Write out the lines below exactly, beginning at the one with "blue teapot [352,112,489,202]" and stopping after the one with "orange teapot [384,78,461,183]"; the pictures are not copied.

================

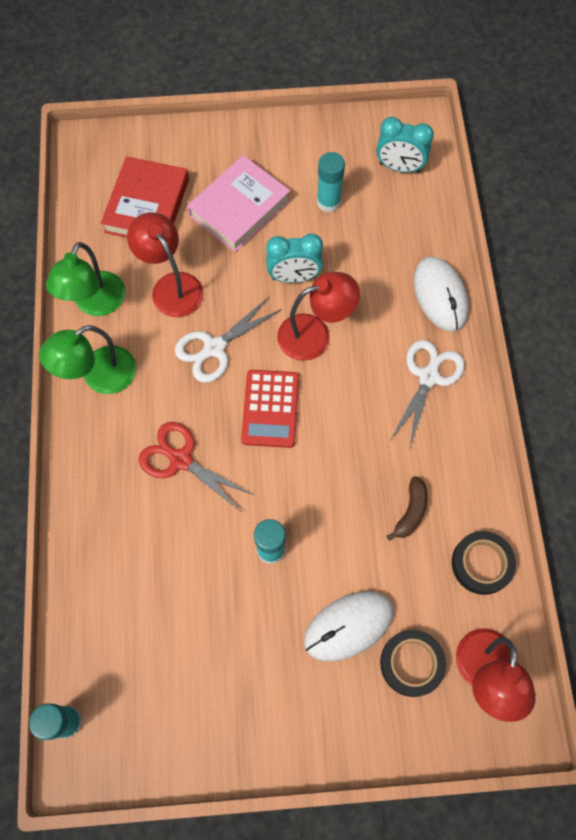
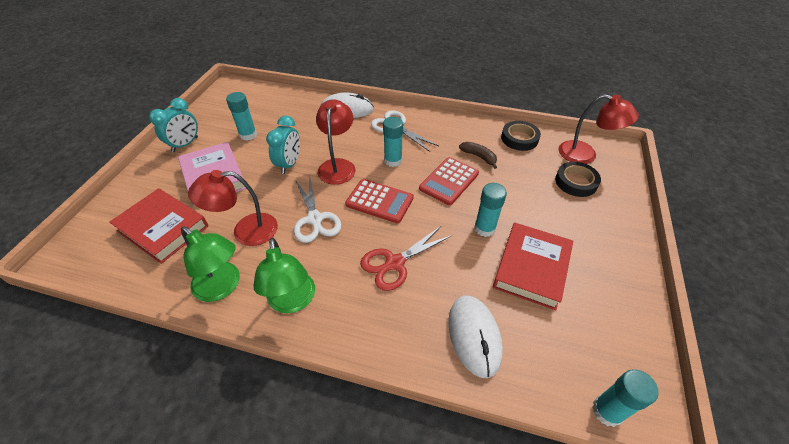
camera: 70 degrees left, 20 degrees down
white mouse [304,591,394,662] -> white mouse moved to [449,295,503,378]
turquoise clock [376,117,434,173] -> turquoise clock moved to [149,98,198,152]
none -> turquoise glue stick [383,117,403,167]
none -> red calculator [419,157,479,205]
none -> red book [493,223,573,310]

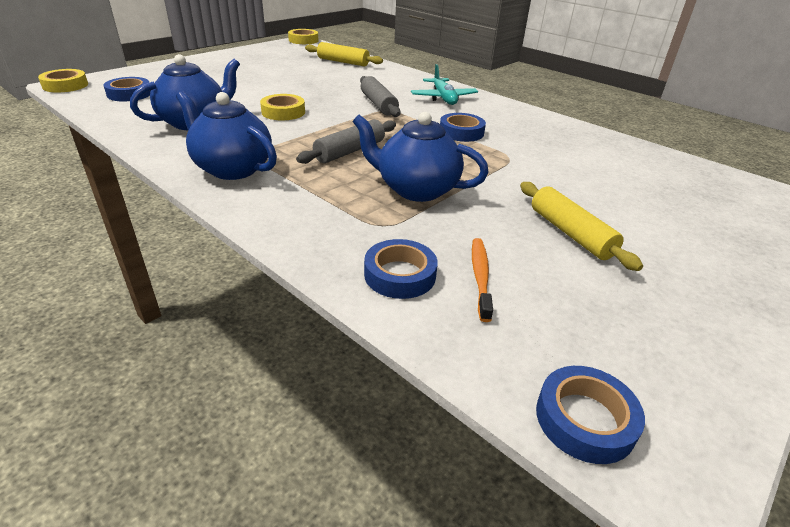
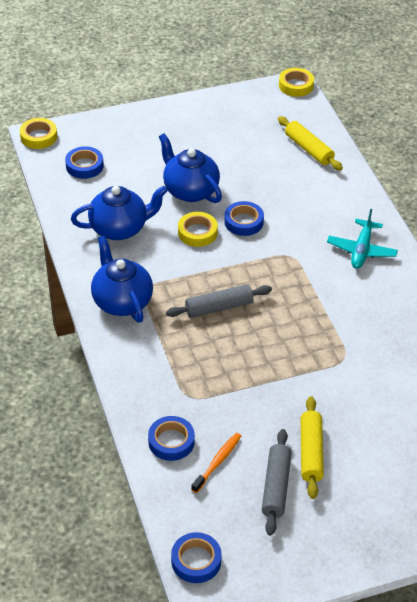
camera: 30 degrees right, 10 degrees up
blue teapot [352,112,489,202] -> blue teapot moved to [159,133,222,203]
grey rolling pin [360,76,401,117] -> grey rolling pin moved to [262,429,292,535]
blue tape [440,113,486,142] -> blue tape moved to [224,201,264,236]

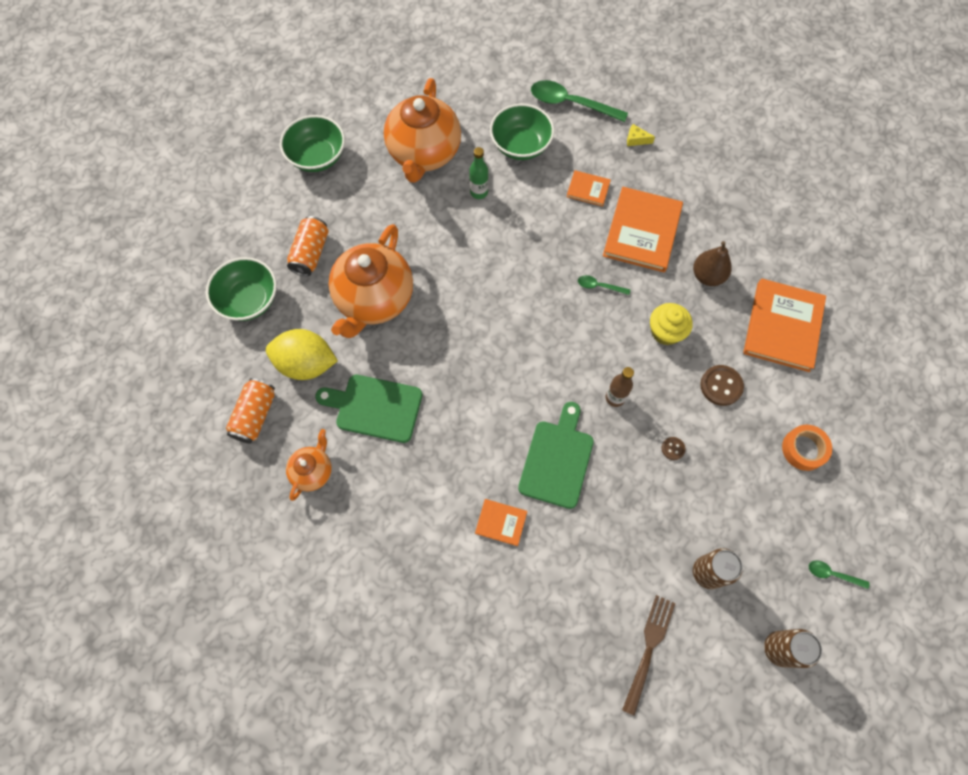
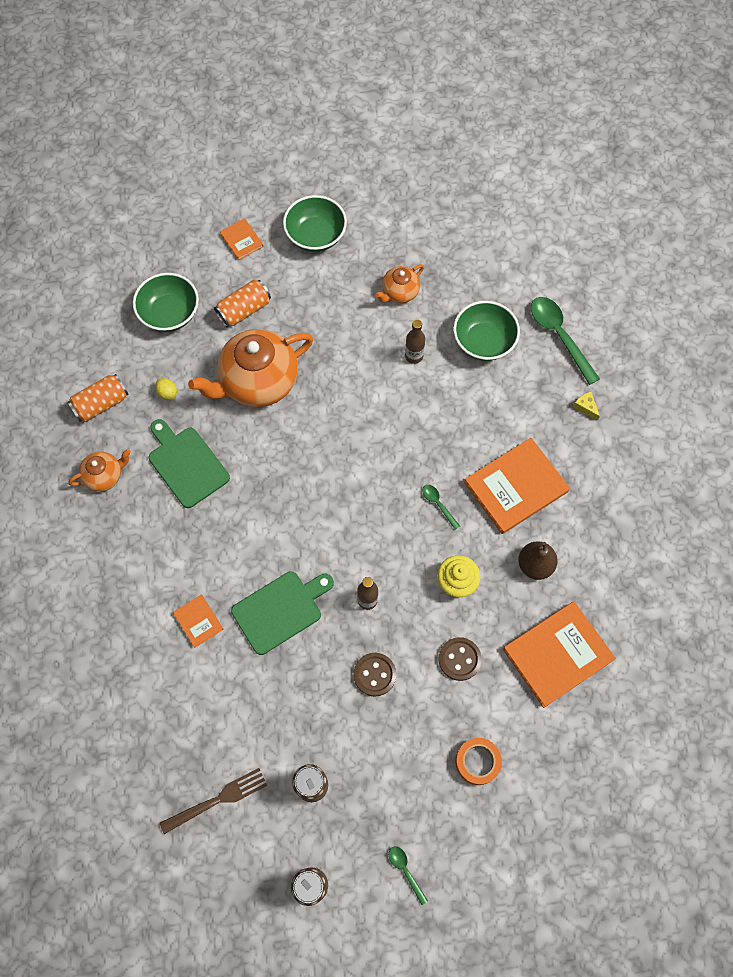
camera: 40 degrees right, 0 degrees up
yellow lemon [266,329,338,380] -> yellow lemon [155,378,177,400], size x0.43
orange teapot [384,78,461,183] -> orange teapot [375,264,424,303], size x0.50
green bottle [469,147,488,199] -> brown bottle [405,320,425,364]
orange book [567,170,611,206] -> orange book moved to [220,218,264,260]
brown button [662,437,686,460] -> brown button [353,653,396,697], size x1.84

================

- _Expected answer_
blue teapot [352,112,489,202] -> blue teapot moved to [159,133,222,203]
grey rolling pin [360,76,401,117] -> grey rolling pin moved to [262,429,292,535]
blue tape [440,113,486,142] -> blue tape moved to [224,201,264,236]

camera: 40 degrees right, 0 degrees up
yellow lemon [266,329,338,380] -> yellow lemon [155,378,177,400], size x0.43
orange teapot [384,78,461,183] -> orange teapot [375,264,424,303], size x0.50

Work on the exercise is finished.